What to work on: Retype, word for word, each line between the lines holding "white cheese: 6 -> 5" and "grey hat: 8 -> 5", inclusive, and leave the rest of the data alone.

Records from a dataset

>>>>

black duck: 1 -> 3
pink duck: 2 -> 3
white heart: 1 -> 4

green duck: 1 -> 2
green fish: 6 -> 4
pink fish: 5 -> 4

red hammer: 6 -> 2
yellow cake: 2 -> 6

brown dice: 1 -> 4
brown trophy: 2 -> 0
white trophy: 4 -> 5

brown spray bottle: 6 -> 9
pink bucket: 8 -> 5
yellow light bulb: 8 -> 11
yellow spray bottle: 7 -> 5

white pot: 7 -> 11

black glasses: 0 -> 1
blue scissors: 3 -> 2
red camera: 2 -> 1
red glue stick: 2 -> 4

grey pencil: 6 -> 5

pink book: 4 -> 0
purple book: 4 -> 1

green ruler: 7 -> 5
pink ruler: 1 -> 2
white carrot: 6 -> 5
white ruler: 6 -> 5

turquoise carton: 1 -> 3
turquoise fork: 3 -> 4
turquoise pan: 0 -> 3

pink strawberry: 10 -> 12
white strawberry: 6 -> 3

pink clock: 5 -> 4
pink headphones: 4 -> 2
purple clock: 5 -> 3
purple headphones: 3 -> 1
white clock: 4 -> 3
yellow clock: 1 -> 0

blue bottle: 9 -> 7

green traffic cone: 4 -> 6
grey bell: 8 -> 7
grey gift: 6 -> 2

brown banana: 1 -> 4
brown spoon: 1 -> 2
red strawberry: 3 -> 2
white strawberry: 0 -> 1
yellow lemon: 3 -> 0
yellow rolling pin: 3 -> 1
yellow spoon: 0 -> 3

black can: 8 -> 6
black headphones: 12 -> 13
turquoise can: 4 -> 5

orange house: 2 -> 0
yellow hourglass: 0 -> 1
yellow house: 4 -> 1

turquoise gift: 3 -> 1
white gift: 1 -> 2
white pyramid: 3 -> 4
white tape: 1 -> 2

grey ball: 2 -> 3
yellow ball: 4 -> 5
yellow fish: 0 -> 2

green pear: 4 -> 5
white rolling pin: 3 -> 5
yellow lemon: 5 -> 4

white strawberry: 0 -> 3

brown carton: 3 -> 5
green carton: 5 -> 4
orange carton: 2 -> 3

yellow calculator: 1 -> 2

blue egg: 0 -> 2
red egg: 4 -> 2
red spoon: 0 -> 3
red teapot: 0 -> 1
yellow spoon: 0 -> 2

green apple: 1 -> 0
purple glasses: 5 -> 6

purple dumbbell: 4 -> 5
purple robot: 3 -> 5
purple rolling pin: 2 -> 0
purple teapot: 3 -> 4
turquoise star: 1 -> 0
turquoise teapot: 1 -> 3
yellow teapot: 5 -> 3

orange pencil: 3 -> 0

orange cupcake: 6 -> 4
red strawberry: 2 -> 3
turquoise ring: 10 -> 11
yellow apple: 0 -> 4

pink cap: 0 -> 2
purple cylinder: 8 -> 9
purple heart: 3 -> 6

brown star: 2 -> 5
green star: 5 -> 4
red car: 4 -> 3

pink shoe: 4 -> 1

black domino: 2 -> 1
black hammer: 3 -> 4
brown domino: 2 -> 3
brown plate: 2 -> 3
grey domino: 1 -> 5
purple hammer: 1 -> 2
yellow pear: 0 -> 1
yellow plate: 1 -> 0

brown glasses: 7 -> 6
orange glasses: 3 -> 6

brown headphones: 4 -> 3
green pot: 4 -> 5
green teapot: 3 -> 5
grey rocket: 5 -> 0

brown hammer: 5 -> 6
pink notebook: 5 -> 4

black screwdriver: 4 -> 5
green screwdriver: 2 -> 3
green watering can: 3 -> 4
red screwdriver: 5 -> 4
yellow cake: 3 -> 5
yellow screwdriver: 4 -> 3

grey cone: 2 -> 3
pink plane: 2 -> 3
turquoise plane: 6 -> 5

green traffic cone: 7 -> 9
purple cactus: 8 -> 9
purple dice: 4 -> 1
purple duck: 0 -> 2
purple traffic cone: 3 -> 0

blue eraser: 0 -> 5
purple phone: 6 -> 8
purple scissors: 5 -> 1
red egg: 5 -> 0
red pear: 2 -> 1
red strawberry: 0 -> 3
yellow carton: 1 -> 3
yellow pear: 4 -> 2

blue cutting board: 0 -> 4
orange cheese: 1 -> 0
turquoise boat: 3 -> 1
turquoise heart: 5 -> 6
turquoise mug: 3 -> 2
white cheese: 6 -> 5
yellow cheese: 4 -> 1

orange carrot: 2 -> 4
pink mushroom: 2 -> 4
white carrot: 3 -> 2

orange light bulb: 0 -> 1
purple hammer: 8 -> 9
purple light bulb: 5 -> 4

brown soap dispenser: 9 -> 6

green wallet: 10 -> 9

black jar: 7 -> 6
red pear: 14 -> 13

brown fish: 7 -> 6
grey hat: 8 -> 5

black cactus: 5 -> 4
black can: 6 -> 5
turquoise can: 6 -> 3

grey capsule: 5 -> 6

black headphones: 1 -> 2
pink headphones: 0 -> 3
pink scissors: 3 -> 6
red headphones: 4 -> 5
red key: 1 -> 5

<<<<

Reply:
white cheese: 6 -> 5
yellow cheese: 4 -> 1

orange carrot: 2 -> 4
pink mushroom: 2 -> 4
white carrot: 3 -> 2

orange light bulb: 0 -> 1
purple hammer: 8 -> 9
purple light bulb: 5 -> 4

brown soap dispenser: 9 -> 6

green wallet: 10 -> 9

black jar: 7 -> 6
red pear: 14 -> 13

brown fish: 7 -> 6
grey hat: 8 -> 5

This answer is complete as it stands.